◆ **How to complete this task**
Somewhere below are a line with "replace,bright yellow toy" and a later line with "replace,cobalt aeroplane,<370 317>,ebony". Output exactly those lines and all lines between them.

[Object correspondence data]
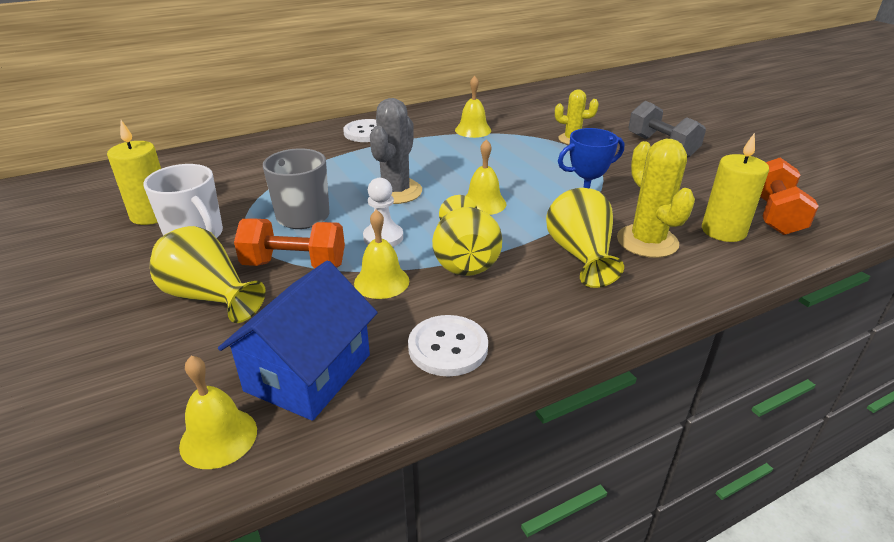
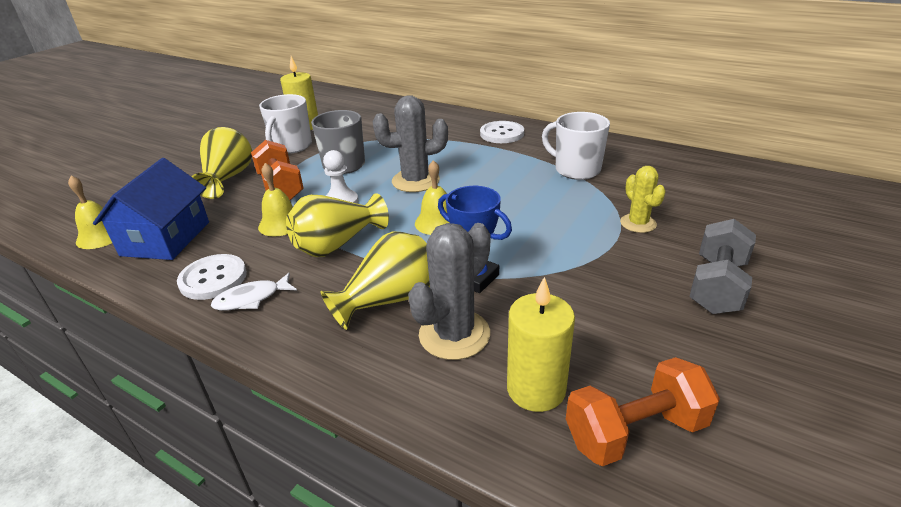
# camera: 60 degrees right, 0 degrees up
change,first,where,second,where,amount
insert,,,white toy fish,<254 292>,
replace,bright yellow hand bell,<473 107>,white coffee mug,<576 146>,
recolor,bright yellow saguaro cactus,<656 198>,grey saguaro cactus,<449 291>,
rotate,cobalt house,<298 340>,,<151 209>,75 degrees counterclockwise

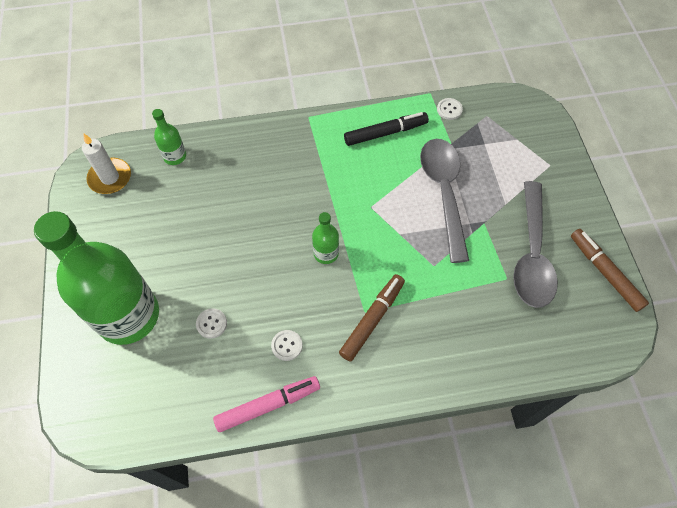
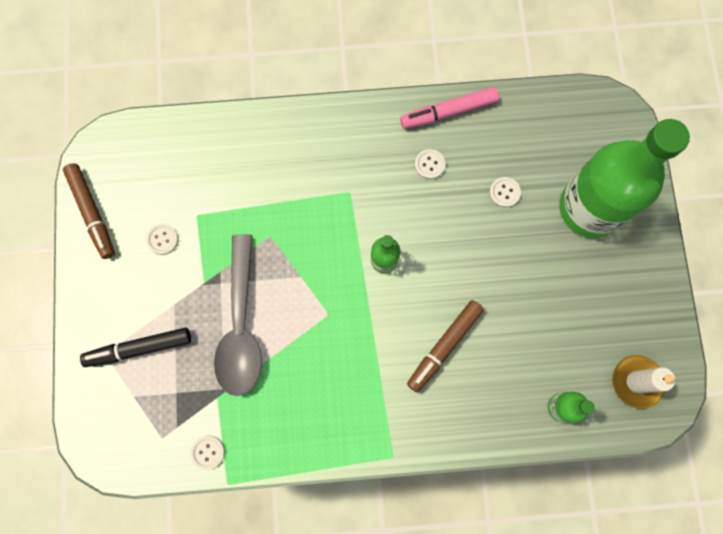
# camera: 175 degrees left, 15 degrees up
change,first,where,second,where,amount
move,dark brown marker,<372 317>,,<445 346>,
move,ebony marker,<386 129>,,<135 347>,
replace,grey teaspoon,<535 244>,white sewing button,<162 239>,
==
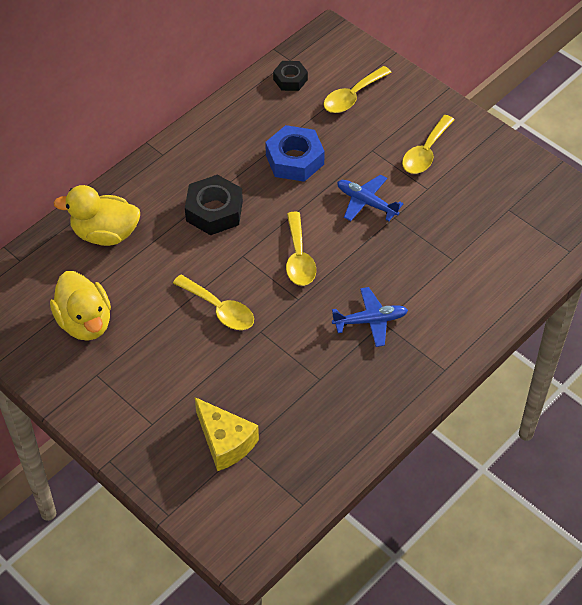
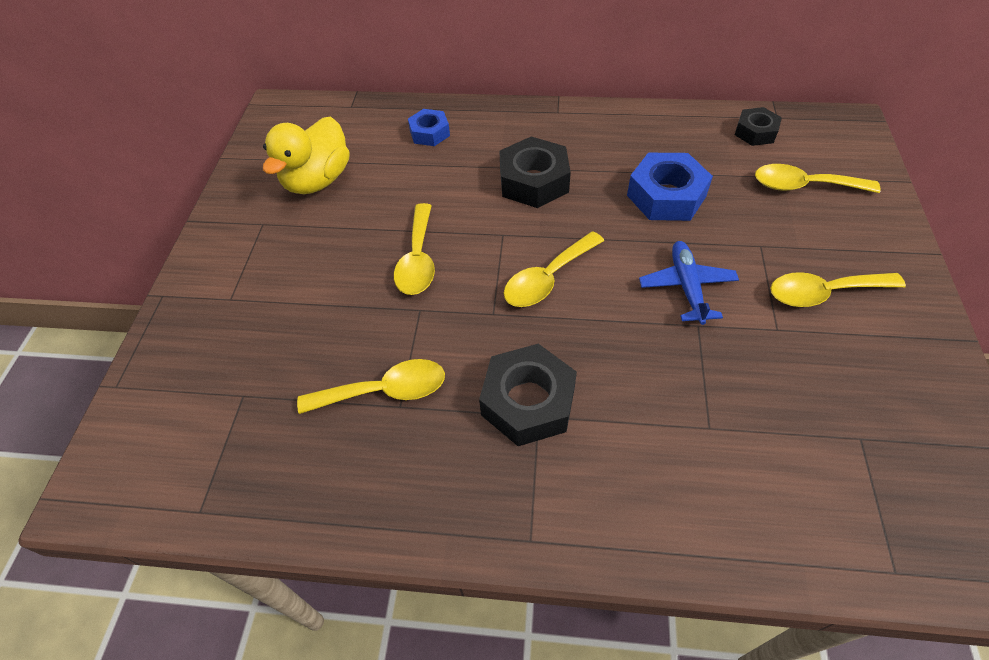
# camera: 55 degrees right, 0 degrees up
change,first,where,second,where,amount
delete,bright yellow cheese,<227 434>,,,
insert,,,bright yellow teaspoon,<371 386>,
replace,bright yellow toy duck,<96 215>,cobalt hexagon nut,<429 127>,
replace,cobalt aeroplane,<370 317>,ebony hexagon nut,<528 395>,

◆ **Exercise output**
replace,bright yellow toy duck,<96 215>,cobalt hexagon nut,<429 127>,
replace,cobalt aeroplane,<370 317>,ebony hexagon nut,<528 395>,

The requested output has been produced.